[Work item]
Could you copy out all the lines in the material below where the word "board" occurs?

++++

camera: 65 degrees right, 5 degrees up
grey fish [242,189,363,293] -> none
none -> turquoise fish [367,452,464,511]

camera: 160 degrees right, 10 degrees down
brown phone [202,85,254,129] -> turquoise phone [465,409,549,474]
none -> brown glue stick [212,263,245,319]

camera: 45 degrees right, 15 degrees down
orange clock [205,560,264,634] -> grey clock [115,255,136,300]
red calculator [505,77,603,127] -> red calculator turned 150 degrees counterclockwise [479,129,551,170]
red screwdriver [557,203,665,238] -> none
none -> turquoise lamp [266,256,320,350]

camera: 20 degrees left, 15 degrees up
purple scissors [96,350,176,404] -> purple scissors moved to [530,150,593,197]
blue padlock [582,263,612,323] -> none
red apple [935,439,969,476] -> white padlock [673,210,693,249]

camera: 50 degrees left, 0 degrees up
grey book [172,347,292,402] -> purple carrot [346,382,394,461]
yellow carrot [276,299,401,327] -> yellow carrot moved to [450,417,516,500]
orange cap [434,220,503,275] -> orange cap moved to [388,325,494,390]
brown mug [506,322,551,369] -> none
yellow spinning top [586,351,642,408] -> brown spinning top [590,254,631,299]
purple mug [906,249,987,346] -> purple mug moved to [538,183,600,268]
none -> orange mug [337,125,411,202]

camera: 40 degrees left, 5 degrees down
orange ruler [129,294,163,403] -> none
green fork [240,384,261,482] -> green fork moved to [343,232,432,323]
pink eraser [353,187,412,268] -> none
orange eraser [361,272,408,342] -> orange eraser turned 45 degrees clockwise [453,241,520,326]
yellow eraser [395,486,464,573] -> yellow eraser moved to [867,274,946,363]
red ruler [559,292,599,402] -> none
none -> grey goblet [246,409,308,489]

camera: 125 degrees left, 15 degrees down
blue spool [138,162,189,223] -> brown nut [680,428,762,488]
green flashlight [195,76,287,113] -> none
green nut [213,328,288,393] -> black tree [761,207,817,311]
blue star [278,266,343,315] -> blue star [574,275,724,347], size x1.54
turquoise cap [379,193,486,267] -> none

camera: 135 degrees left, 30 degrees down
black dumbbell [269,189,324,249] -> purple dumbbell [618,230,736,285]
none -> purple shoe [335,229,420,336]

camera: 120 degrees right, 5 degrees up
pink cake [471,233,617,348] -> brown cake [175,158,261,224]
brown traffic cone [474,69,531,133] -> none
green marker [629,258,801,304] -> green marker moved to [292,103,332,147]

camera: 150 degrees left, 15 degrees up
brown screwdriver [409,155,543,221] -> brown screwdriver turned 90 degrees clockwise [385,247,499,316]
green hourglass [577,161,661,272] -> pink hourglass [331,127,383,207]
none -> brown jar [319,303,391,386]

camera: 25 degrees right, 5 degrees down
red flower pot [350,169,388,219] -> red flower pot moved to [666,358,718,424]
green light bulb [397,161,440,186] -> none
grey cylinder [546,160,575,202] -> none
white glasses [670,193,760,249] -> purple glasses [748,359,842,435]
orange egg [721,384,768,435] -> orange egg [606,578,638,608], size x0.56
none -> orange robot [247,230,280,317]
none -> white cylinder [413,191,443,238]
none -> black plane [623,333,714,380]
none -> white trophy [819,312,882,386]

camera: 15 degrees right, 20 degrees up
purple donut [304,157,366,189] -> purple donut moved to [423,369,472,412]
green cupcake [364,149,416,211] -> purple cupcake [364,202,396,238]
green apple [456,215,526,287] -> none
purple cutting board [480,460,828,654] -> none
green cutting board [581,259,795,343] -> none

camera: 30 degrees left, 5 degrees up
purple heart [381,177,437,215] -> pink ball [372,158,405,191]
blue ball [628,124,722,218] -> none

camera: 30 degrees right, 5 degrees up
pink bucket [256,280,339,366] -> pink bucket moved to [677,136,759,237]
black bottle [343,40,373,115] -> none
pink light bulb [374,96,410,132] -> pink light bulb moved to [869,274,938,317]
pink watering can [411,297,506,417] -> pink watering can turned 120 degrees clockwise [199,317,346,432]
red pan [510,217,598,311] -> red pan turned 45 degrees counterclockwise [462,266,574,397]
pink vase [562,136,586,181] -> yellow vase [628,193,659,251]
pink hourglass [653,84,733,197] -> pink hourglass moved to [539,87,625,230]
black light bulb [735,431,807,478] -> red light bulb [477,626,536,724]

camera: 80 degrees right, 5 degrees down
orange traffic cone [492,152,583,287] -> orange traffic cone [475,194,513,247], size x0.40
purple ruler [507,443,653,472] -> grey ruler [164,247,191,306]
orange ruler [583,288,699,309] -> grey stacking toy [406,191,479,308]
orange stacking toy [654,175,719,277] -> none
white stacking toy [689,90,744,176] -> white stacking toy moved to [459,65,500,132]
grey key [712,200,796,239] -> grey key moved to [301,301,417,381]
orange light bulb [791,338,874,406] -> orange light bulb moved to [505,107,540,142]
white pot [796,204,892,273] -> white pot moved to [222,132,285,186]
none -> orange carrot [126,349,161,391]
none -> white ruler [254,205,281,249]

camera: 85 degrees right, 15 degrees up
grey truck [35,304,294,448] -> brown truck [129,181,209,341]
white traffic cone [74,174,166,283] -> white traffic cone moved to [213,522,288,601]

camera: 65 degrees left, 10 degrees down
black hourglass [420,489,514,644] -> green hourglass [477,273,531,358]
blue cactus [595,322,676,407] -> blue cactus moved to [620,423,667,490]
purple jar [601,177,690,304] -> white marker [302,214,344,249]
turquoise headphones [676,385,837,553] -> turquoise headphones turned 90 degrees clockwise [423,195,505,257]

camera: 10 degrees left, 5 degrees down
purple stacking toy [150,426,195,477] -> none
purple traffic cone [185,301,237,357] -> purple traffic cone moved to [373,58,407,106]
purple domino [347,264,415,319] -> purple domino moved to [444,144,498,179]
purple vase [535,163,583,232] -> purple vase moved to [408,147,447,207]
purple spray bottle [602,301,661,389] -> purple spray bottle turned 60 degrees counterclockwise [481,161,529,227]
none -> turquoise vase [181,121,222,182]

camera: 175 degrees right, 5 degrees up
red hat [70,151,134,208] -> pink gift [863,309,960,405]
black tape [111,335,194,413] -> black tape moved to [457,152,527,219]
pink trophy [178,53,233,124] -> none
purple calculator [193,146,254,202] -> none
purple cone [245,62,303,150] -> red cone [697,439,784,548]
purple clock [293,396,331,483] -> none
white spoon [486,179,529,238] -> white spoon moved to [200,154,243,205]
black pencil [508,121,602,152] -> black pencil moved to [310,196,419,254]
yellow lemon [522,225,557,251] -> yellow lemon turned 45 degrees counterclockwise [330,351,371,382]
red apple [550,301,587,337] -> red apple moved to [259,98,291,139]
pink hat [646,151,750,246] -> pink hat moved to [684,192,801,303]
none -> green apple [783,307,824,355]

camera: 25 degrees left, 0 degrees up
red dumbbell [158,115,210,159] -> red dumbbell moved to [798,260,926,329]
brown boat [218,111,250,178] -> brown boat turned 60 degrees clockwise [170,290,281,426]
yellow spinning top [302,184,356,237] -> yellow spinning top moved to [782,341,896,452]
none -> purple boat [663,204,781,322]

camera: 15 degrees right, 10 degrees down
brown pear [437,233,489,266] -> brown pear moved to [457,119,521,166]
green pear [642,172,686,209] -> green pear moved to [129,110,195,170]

++++

[Task answer]
purple cutting board [480,460,828,654] -> none
green cutting board [581,259,795,343] -> none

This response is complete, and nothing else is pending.